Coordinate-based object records
******
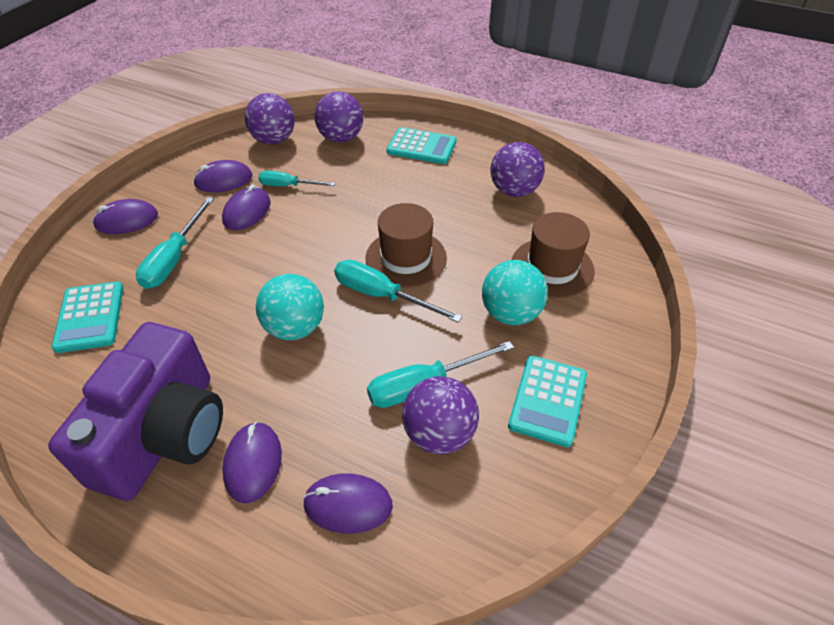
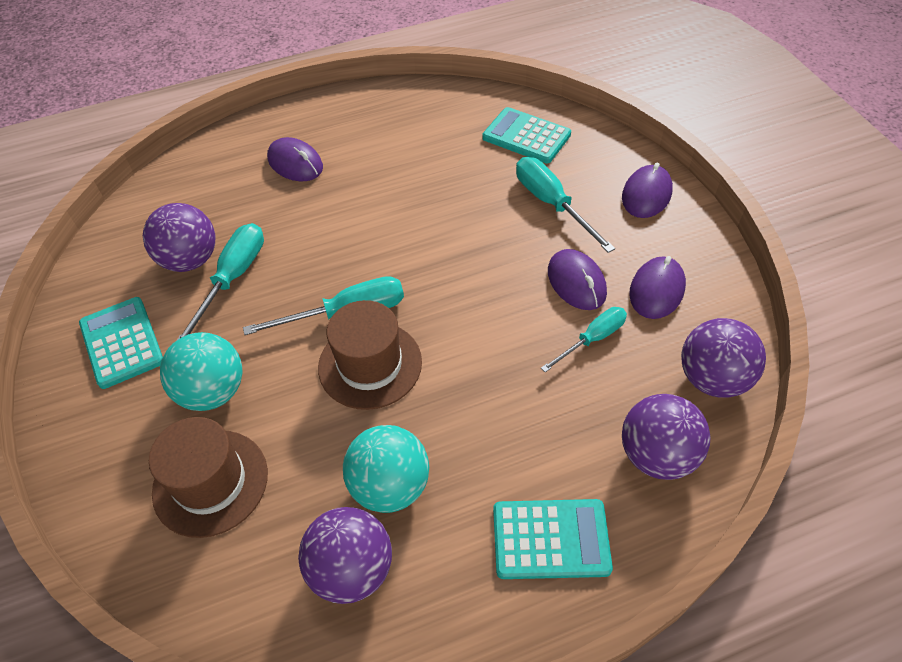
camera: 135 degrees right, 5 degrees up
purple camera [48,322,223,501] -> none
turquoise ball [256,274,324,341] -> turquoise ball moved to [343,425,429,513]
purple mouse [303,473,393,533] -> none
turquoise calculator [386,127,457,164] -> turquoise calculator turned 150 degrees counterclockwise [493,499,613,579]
******
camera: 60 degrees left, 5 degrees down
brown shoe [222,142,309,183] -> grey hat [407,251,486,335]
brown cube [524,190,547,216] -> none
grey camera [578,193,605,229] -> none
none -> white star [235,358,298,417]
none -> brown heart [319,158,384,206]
******
Reproduce only the lines above spanning from the line containing "camera: 135 degrees right, 5 degrees up" through the line containing "purple mouse [303,473,393,533] -> none", word for word.

*RESULT FOR THIS TASK*:
camera: 135 degrees right, 5 degrees up
purple camera [48,322,223,501] -> none
turquoise ball [256,274,324,341] -> turquoise ball moved to [343,425,429,513]
purple mouse [303,473,393,533] -> none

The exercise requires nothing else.